Reproduce the entries that follow verbatim, down to the final line.

- Opening Delimiter -

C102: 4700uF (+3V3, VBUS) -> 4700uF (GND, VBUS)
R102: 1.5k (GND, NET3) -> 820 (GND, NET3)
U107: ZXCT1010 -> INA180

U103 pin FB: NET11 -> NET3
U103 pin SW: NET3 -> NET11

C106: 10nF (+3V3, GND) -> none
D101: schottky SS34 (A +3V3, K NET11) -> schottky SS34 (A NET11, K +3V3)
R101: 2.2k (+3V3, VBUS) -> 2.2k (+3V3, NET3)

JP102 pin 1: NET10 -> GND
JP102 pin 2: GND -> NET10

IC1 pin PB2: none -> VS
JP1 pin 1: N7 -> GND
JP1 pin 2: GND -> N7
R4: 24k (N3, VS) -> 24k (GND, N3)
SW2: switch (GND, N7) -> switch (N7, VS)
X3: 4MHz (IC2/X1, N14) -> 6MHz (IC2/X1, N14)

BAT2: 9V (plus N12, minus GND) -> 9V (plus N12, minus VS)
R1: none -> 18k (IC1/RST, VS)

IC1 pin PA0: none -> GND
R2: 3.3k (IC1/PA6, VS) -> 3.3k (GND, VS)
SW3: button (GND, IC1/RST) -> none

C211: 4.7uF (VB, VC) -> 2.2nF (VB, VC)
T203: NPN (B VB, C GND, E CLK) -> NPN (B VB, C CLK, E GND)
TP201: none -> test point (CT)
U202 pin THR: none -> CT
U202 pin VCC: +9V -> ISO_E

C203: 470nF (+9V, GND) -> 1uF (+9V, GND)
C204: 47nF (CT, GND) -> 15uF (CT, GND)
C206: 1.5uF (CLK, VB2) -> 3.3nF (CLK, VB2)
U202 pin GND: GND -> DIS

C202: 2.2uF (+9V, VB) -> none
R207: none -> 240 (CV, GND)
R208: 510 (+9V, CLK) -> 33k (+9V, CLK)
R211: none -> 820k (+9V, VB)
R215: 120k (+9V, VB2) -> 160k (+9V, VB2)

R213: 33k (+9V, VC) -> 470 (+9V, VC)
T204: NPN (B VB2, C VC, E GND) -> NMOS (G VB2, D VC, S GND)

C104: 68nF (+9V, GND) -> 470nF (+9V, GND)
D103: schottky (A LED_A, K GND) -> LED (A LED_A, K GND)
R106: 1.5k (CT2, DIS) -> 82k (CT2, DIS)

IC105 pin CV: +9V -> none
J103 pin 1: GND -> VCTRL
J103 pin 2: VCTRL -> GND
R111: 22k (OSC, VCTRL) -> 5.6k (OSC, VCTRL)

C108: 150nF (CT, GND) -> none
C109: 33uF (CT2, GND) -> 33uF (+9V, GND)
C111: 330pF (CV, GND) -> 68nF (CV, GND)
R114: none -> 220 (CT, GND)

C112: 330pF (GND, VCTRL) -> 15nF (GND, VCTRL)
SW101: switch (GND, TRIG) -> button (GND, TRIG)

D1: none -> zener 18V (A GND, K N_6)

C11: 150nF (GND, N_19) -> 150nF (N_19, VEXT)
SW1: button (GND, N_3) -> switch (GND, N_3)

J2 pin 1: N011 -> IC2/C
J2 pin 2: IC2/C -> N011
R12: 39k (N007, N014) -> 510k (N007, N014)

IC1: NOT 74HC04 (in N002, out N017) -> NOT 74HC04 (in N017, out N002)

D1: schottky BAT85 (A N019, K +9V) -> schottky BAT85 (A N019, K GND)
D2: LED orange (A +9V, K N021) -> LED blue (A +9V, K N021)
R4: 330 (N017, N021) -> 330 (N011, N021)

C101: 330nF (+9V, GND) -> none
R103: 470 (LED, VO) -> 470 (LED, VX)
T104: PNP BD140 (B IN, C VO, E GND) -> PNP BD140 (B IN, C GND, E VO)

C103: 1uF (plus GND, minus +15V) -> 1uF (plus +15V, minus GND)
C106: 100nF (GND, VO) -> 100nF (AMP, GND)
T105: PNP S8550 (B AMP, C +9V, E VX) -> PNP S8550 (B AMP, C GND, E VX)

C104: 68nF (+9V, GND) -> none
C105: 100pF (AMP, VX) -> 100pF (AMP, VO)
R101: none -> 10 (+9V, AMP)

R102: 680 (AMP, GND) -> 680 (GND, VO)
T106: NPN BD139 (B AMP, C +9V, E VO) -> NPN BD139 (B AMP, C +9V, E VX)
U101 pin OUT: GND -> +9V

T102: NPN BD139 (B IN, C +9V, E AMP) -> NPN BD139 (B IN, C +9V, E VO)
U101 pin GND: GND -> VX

- Closing Delimiter -

[Solution for this problem]:
C102: 4700uF (+3V3, VBUS) -> 4700uF (GND, VBUS)
R102: 1.5k (GND, NET3) -> 820 (GND, NET3)
U107: ZXCT1010 -> INA180

U103 pin FB: NET11 -> NET3
U103 pin SW: NET3 -> NET11

C106: 10nF (+3V3, GND) -> none
D101: schottky SS34 (A +3V3, K NET11) -> schottky SS34 (A NET11, K +3V3)
R101: 2.2k (+3V3, VBUS) -> 2.2k (+3V3, NET3)

JP102 pin 1: NET10 -> GND
JP102 pin 2: GND -> NET10

IC1 pin PB2: none -> VS
JP1 pin 1: N7 -> GND
JP1 pin 2: GND -> N7
R4: 24k (N3, VS) -> 24k (GND, N3)
SW2: switch (GND, N7) -> switch (N7, VS)
X3: 4MHz (IC2/X1, N14) -> 6MHz (IC2/X1, N14)

BAT2: 9V (plus N12, minus GND) -> 9V (plus N12, minus VS)
R1: none -> 18k (IC1/RST, VS)

IC1 pin PA0: none -> GND
R2: 3.3k (IC1/PA6, VS) -> 3.3k (GND, VS)
SW3: button (GND, IC1/RST) -> none

C211: 4.7uF (VB, VC) -> 2.2nF (VB, VC)
T203: NPN (B VB, C GND, E CLK) -> NPN (B VB, C CLK, E GND)
TP201: none -> test point (CT)
U202 pin THR: none -> CT
U202 pin VCC: +9V -> ISO_E

C203: 470nF (+9V, GND) -> 1uF (+9V, GND)
C204: 47nF (CT, GND) -> 15uF (CT, GND)
C206: 1.5uF (CLK, VB2) -> 3.3nF (CLK, VB2)
U202 pin GND: GND -> DIS

C202: 2.2uF (+9V, VB) -> none
R207: none -> 240 (CV, GND)
R208: 510 (+9V, CLK) -> 33k (+9V, CLK)
R211: none -> 820k (+9V, VB)
R215: 120k (+9V, VB2) -> 160k (+9V, VB2)

R213: 33k (+9V, VC) -> 470 (+9V, VC)
T204: NPN (B VB2, C VC, E GND) -> NMOS (G VB2, D VC, S GND)

C104: 68nF (+9V, GND) -> 470nF (+9V, GND)
D103: schottky (A LED_A, K GND) -> LED (A LED_A, K GND)
R106: 1.5k (CT2, DIS) -> 82k (CT2, DIS)

IC105 pin CV: +9V -> none
J103 pin 1: GND -> VCTRL
J103 pin 2: VCTRL -> GND
R111: 22k (OSC, VCTRL) -> 5.6k (OSC, VCTRL)

C108: 150nF (CT, GND) -> none
C109: 33uF (CT2, GND) -> 33uF (+9V, GND)
C111: 330pF (CV, GND) -> 68nF (CV, GND)
R114: none -> 220 (CT, GND)

C112: 330pF (GND, VCTRL) -> 15nF (GND, VCTRL)
SW101: switch (GND, TRIG) -> button (GND, TRIG)

D1: none -> zener 18V (A GND, K N_6)

C11: 150nF (GND, N_19) -> 150nF (N_19, VEXT)
SW1: button (GND, N_3) -> switch (GND, N_3)

J2 pin 1: N011 -> IC2/C
J2 pin 2: IC2/C -> N011
R12: 39k (N007, N014) -> 510k (N007, N014)

IC1: NOT 74HC04 (in N002, out N017) -> NOT 74HC04 (in N017, out N002)

D1: schottky BAT85 (A N019, K +9V) -> schottky BAT85 (A N019, K GND)
D2: LED orange (A +9V, K N021) -> LED blue (A +9V, K N021)
R4: 330 (N017, N021) -> 330 (N011, N021)

C101: 330nF (+9V, GND) -> none
R103: 470 (LED, VO) -> 470 (LED, VX)
T104: PNP BD140 (B IN, C VO, E GND) -> PNP BD140 (B IN, C GND, E VO)

C103: 1uF (plus GND, minus +15V) -> 1uF (plus +15V, minus GND)
C106: 100nF (GND, VO) -> 100nF (AMP, GND)
T105: PNP S8550 (B AMP, C +9V, E VX) -> PNP S8550 (B AMP, C GND, E VX)

C104: 68nF (+9V, GND) -> none
C105: 100pF (AMP, VX) -> 100pF (AMP, VO)
R101: none -> 10 (+9V, AMP)

R102: 680 (AMP, GND) -> 680 (GND, VO)
T106: NPN BD139 (B AMP, C +9V, E VO) -> NPN BD139 (B AMP, C +9V, E VX)
U101 pin OUT: GND -> +9V

T102: NPN BD139 (B IN, C +9V, E AMP) -> NPN BD139 (B IN, C +9V, E VO)
U101 pin GND: GND -> VX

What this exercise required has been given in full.